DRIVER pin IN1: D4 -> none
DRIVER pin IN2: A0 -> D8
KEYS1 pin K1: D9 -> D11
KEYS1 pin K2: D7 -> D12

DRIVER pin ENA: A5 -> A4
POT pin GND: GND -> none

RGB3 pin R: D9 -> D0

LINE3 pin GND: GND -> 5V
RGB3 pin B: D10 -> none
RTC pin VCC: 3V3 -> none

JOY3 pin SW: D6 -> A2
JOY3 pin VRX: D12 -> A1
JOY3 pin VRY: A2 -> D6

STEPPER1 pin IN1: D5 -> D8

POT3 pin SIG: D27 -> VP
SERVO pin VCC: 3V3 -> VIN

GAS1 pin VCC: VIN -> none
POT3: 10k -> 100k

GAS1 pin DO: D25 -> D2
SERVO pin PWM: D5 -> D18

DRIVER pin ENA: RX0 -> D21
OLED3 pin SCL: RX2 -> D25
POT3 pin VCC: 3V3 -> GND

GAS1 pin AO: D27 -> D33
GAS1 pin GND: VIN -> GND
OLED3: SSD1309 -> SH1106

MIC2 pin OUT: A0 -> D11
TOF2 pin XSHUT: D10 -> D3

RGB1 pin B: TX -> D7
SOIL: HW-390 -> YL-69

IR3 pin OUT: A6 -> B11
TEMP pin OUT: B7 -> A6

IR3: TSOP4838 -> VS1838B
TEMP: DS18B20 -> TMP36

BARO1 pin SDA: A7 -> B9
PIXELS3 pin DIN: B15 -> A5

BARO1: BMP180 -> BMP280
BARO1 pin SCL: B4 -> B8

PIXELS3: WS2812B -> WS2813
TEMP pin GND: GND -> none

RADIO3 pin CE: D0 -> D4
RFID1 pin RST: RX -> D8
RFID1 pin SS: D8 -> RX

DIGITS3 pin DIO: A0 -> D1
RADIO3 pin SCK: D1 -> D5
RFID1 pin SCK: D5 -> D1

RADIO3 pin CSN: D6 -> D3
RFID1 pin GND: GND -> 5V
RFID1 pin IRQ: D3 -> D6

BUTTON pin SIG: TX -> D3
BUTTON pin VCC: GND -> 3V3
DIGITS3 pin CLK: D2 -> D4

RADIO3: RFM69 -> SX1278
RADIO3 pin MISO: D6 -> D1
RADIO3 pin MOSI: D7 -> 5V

※ ※ ※

• _What you will do_: Line count for "none": state how many lines of the records contain it, and give only the number.

• _Completed task_: 6